• **What is being asked**:
Pull out every line in the entries that contains the string "acciaccatura". Case counts.

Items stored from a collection
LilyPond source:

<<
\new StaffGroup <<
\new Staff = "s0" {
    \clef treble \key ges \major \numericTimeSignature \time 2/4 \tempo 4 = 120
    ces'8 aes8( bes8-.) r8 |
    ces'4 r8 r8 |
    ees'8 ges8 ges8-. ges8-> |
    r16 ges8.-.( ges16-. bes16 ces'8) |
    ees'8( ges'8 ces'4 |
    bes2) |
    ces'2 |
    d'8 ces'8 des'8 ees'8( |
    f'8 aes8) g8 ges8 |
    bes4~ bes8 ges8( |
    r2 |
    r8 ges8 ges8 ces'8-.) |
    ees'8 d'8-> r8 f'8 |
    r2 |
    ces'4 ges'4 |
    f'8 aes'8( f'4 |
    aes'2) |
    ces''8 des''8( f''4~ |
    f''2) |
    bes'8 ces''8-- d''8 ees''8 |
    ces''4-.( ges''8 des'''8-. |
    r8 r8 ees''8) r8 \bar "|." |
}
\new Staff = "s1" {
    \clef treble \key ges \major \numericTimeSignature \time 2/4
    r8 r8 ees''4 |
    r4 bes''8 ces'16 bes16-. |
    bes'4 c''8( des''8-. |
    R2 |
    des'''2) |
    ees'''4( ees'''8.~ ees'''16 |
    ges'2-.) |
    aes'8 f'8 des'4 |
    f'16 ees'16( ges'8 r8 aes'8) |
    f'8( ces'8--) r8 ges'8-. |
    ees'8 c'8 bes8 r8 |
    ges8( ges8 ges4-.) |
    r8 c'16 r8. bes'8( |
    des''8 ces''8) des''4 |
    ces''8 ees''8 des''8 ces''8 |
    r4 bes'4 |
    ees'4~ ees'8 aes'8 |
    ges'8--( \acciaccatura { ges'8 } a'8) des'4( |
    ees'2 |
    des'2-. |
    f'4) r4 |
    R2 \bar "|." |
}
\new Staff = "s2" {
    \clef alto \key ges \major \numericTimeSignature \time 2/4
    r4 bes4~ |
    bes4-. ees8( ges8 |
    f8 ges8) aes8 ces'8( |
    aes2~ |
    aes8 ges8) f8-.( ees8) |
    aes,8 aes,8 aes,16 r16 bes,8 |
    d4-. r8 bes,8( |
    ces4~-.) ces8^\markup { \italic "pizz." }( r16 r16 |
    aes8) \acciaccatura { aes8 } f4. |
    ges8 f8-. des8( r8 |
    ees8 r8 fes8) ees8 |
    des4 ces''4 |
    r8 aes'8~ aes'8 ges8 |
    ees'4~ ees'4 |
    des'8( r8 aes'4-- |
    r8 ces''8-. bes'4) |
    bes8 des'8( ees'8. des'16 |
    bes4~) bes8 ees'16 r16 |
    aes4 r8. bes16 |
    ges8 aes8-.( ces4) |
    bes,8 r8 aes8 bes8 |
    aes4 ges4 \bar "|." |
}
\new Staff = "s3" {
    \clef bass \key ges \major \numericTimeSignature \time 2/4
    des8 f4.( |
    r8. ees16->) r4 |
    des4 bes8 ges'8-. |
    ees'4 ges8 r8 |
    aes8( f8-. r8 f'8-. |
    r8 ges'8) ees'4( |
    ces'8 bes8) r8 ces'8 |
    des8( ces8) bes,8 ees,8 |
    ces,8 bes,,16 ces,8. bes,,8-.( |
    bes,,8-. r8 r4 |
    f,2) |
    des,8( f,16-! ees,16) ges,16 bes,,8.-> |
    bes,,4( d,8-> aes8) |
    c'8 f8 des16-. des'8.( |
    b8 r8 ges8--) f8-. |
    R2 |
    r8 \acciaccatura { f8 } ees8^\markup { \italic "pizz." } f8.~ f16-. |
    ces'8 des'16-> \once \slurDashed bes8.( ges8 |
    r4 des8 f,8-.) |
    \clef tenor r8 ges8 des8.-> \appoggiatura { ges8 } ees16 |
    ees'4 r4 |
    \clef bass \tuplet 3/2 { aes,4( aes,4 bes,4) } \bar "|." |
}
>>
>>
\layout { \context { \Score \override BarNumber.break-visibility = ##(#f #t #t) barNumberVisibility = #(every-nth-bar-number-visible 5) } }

• **Reply to the exercise**:
    ges'8--( \acciaccatura { ges'8 } a'8) des'4( |
    aes8) \acciaccatura { aes8 } f4. |
    r8 \acciaccatura { f8 } ees8^\markup { \italic "pizz." } f8.~ f16-. |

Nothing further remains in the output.